# What to work on:
Which lines below hold the word "yellow"? Copy all of them.

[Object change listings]
════

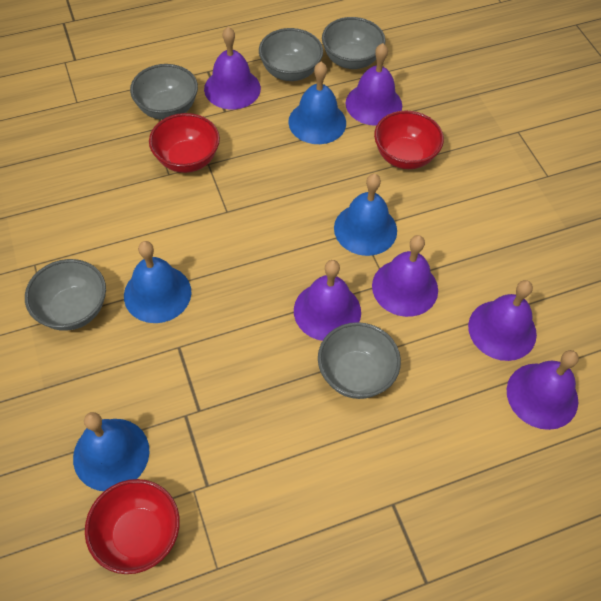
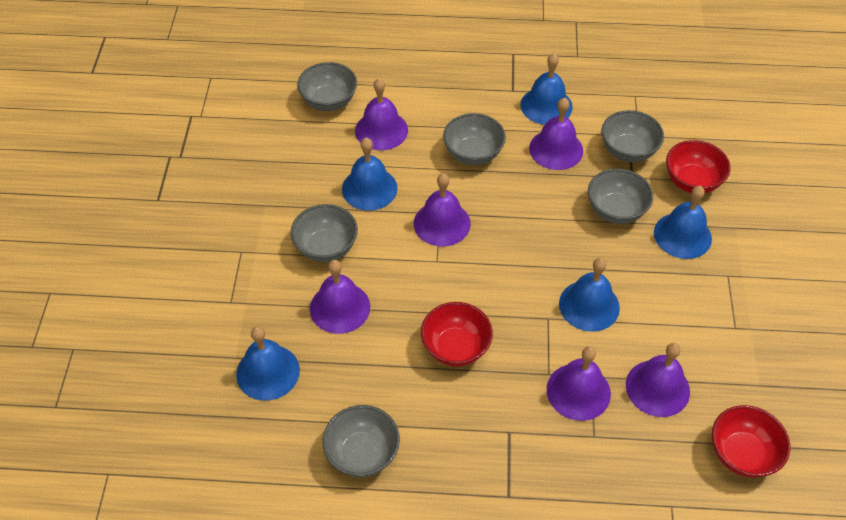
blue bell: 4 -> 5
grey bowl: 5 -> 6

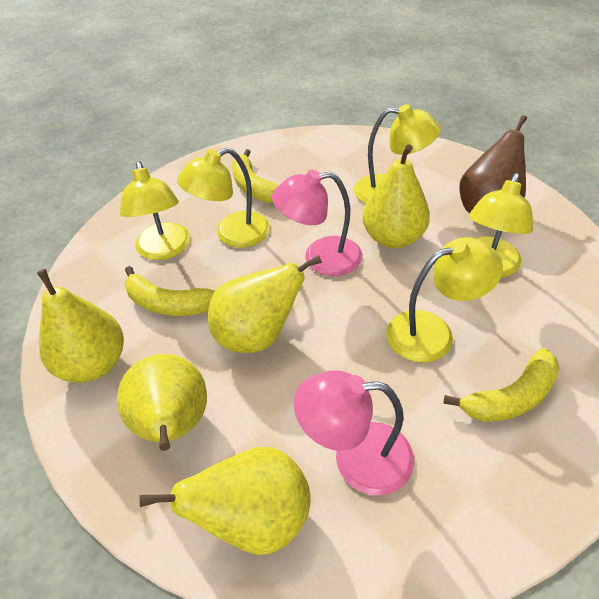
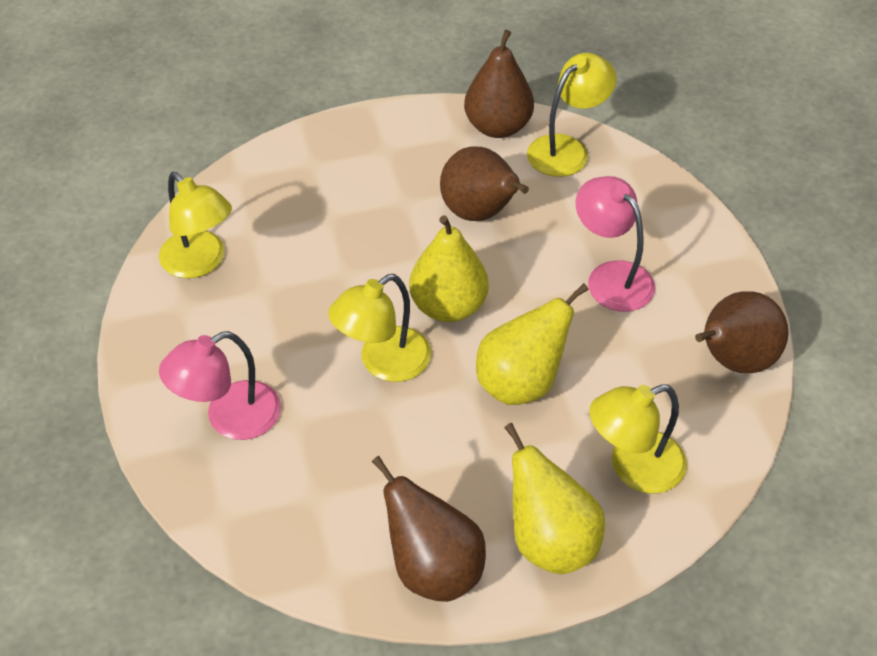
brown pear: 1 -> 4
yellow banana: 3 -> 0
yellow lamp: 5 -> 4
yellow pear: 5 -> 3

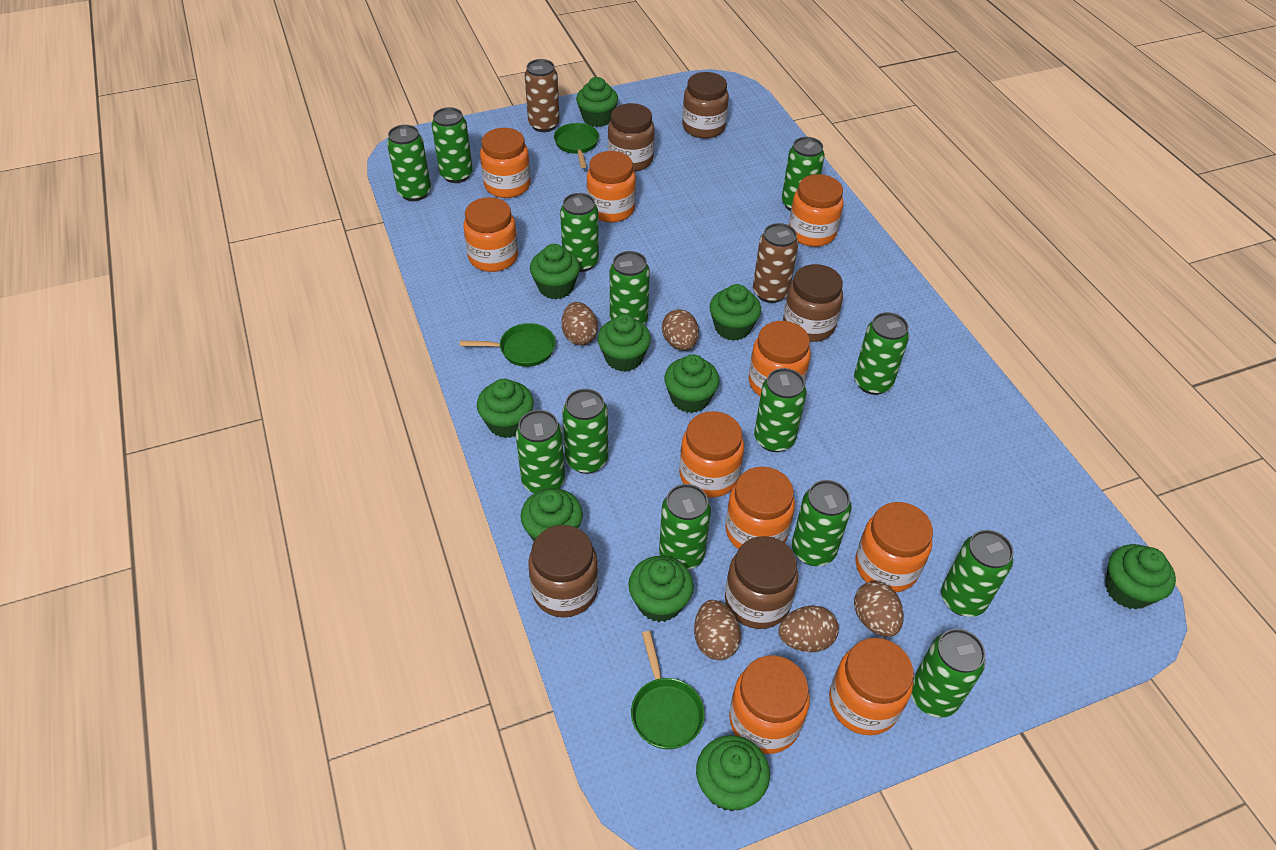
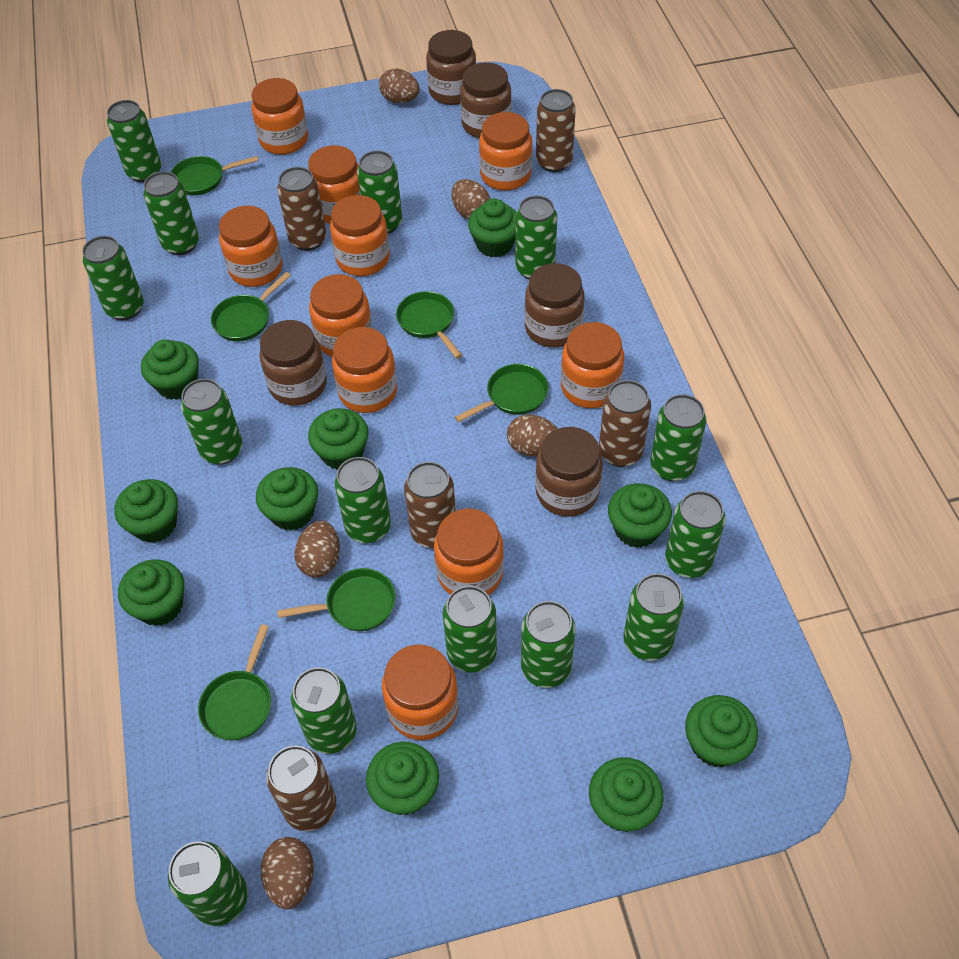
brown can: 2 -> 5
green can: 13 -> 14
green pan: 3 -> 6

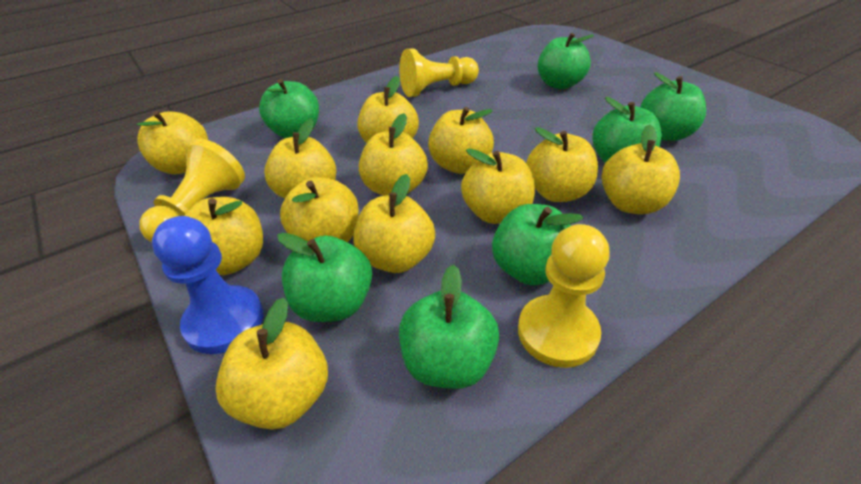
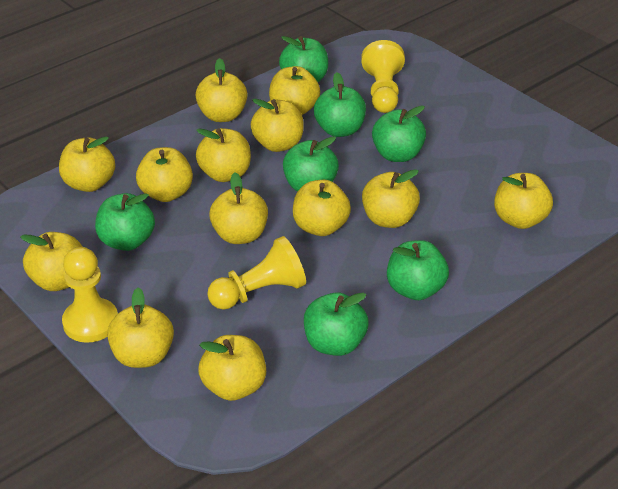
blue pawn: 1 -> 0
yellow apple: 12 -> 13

════

# Answer:
yellow banana: 3 -> 0
yellow lamp: 5 -> 4
yellow pear: 5 -> 3
yellow apple: 12 -> 13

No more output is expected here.